- **Problem details**:
The listing below must be returned in full and unchanged, without the images it carries.

**** Excerpted records ****

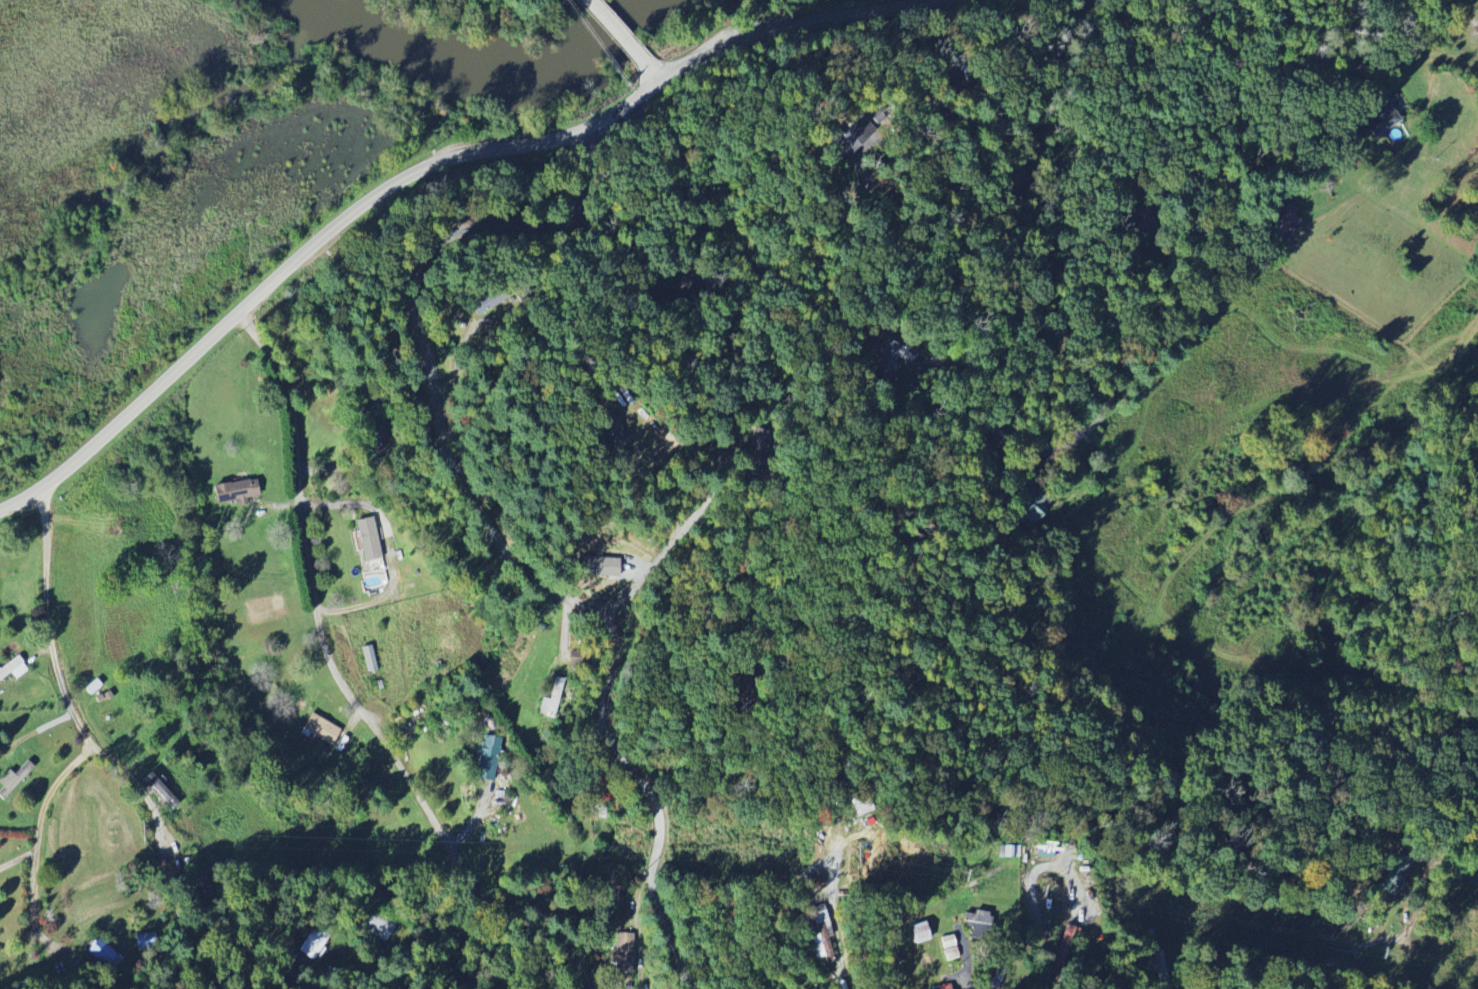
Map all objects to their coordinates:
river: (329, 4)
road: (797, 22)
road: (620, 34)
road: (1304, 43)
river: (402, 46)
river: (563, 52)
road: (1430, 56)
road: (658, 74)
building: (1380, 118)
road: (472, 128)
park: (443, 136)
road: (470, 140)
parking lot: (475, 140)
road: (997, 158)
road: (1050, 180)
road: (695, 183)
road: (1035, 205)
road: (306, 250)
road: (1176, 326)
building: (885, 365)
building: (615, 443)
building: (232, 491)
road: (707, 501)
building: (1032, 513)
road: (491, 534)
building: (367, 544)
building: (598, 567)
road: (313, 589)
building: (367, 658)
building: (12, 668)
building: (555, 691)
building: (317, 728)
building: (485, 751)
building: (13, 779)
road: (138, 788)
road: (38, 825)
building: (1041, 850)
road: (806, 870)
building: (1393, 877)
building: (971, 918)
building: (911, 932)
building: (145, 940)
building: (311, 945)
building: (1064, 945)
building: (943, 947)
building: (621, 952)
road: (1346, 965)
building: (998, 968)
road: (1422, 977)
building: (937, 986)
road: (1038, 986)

****

- **Solution for this problem**:
Map all objects to their coordinates:
river: (329, 4)
road: (797, 22)
road: (620, 34)
road: (1304, 43)
river: (402, 46)
river: (563, 52)
road: (1430, 56)
road: (658, 74)
building: (1380, 118)
road: (472, 128)
park: (443, 136)
road: (470, 140)
parking lot: (475, 140)
road: (997, 158)
road: (1050, 180)
road: (695, 183)
road: (1035, 205)
road: (306, 250)
road: (1176, 326)
building: (885, 365)
building: (615, 443)
building: (232, 491)
road: (707, 501)
building: (1032, 513)
road: (491, 534)
building: (367, 544)
building: (598, 567)
road: (313, 589)
building: (367, 658)
building: (12, 668)
building: (555, 691)
building: (317, 728)
building: (485, 751)
building: (13, 779)
road: (138, 788)
road: (38, 825)
building: (1041, 850)
road: (806, 870)
building: (1393, 877)
building: (971, 918)
building: (911, 932)
building: (145, 940)
building: (311, 945)
building: (1064, 945)
building: (943, 947)
building: (621, 952)
road: (1346, 965)
building: (998, 968)
road: (1422, 977)
building: (937, 986)
road: (1038, 986)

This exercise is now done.